Object change descriptions
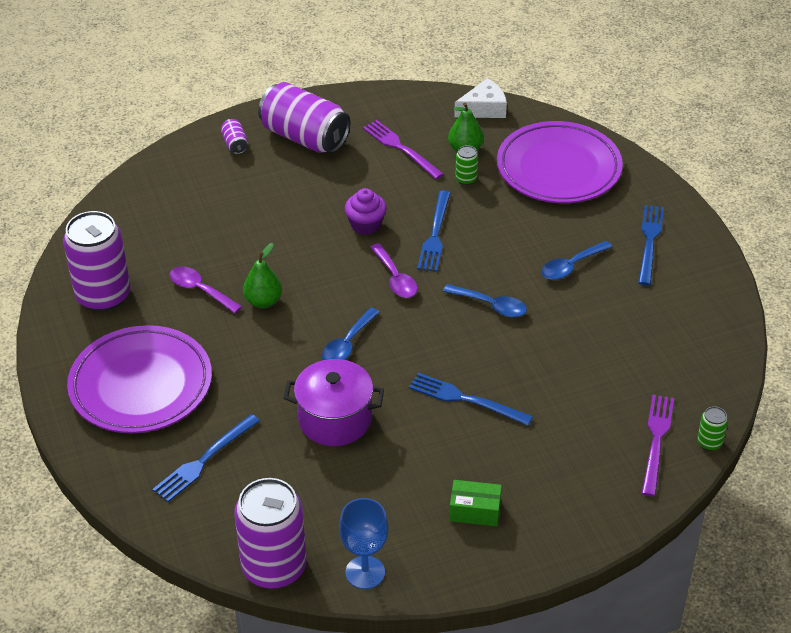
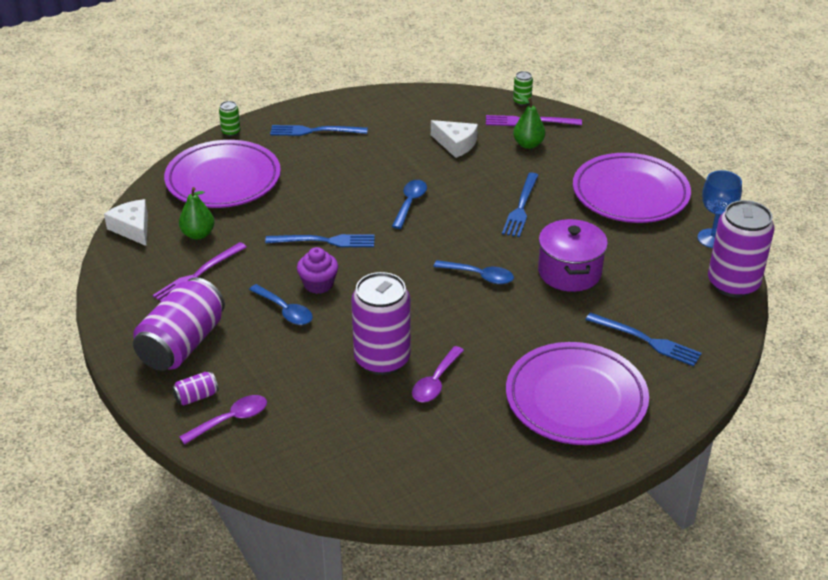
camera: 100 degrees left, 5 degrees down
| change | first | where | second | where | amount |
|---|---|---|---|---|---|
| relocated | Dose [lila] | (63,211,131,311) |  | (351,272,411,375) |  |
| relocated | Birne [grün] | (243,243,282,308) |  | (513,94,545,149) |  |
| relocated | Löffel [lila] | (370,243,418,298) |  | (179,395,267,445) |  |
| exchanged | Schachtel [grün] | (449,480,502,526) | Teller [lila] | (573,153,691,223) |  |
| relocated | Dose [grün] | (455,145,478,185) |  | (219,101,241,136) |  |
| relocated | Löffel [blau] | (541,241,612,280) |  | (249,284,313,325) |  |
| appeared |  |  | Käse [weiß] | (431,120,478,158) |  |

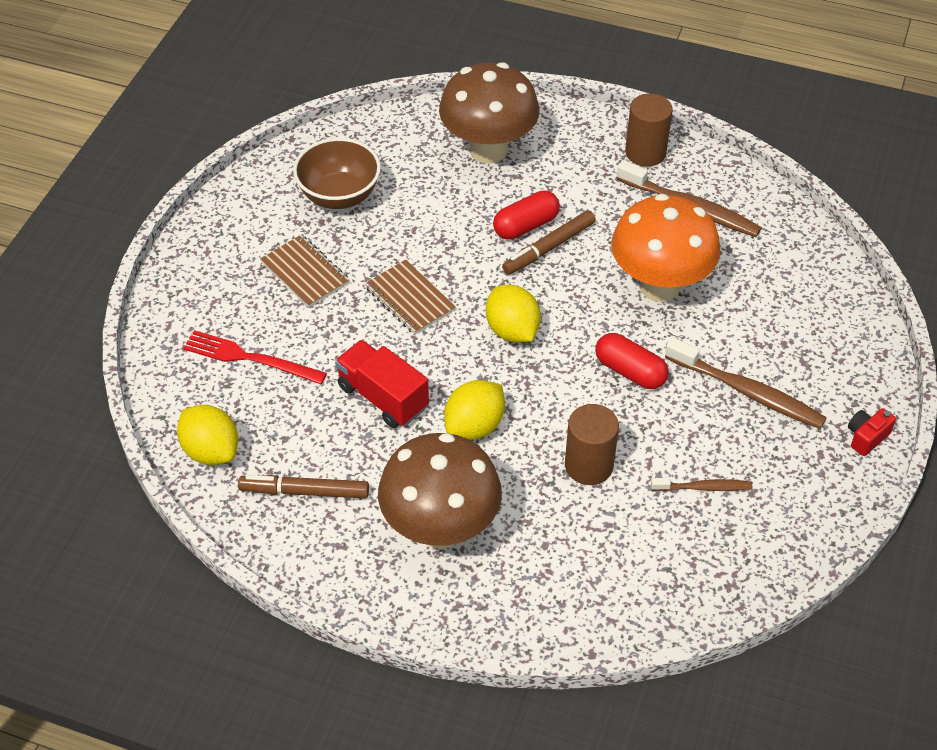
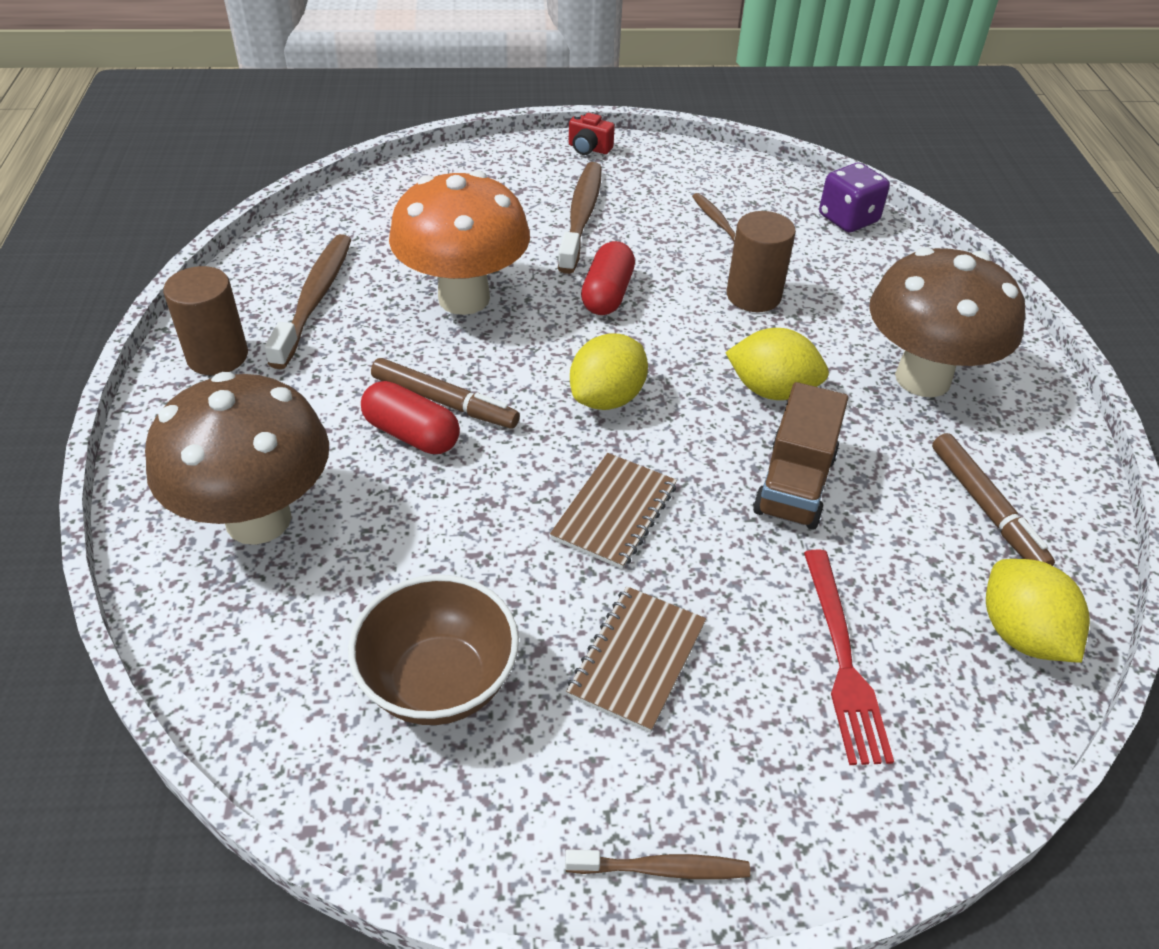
camera: 115 degrees left, 5 degrees down
| change | first | where | second | where | amount |
|---|---|---|---|---|---|
| spun | Zitrone [gelb] | (177,405,238,465) |  | (986,559,1090,663) | 45 degrees counterclockwise |
| colour | Lastwagen [rot] | (335,340,429,428) | Lastwagen [braun] | (753,382,848,530) |  |
| appeared |  |  | Zahnbürste [braun] | (565,849,750,879) |  |
| appeared |  |  | Spielwürfel [lila] | (819,163,890,232) |  |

Your instructions:
All that belongs in the answer is the lines from the line with "relocated | Birne" through the closing line of the entries, inclusive, transcribed exactly and free of pictures.

Finished task:
| relocated | Birne [grün] | (243,243,282,308) |  | (513,94,545,149) |  |
| relocated | Löffel [lila] | (370,243,418,298) |  | (179,395,267,445) |  |
| exchanged | Schachtel [grün] | (449,480,502,526) | Teller [lila] | (573,153,691,223) |  |
| relocated | Dose [grün] | (455,145,478,185) |  | (219,101,241,136) |  |
| relocated | Löffel [blau] | (541,241,612,280) |  | (249,284,313,325) |  |
| appeared |  |  | Käse [weiß] | (431,120,478,158) |  |

camera: 115 degrees left, 5 degrees down
| change | first | where | second | where | amount |
|---|---|---|---|---|---|
| spun | Zitrone [gelb] | (177,405,238,465) |  | (986,559,1090,663) | 45 degrees counterclockwise |
| colour | Lastwagen [rot] | (335,340,429,428) | Lastwagen [braun] | (753,382,848,530) |  |
| appeared |  |  | Zahnbürste [braun] | (565,849,750,879) |  |
| appeared |  |  | Spielwürfel [lila] | (819,163,890,232) |  |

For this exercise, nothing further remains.